[To do]
Transcribe the entries exactly. Start at the top, stop after the line with "type=repainted; before=white key;", and omit every picture.

[Data for analysis]
▼
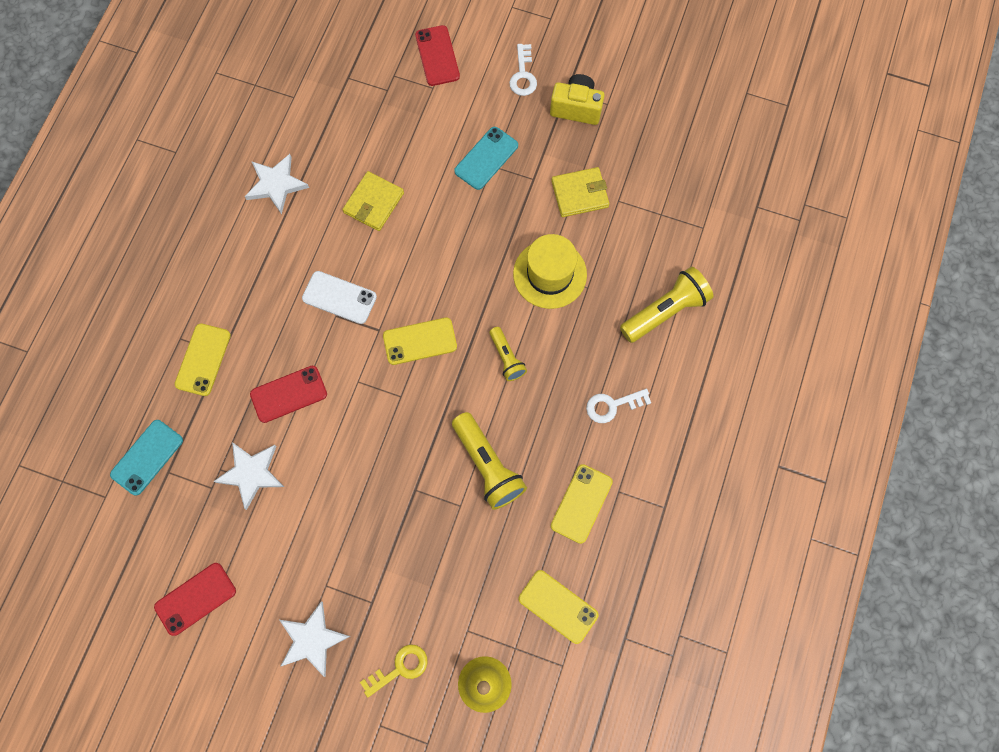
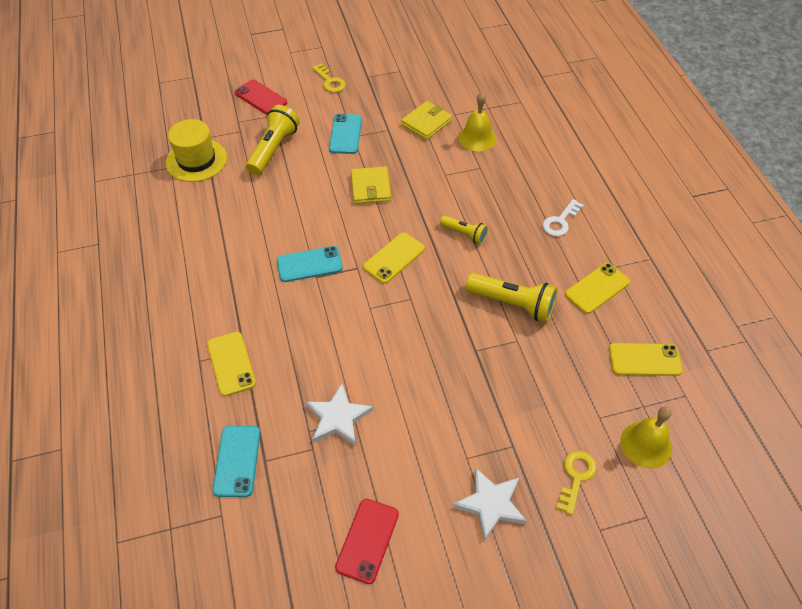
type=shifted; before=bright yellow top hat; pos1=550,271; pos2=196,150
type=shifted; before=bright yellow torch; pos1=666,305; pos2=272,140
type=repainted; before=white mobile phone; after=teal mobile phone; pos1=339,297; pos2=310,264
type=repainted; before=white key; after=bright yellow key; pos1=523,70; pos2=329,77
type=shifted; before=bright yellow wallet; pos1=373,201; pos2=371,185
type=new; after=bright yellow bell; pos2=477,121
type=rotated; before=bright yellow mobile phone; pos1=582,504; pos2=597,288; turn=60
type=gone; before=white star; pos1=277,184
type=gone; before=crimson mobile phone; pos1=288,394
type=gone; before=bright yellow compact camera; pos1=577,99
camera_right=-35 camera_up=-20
▲
[Answer]
type=shifted; before=bright yellow top hat; pos1=550,271; pos2=196,150
type=shifted; before=bright yellow torch; pos1=666,305; pos2=272,140
type=repainted; before=white mobile phone; after=teal mobile phone; pos1=339,297; pos2=310,264
type=repainted; before=white key; after=bright yellow key; pos1=523,70; pos2=329,77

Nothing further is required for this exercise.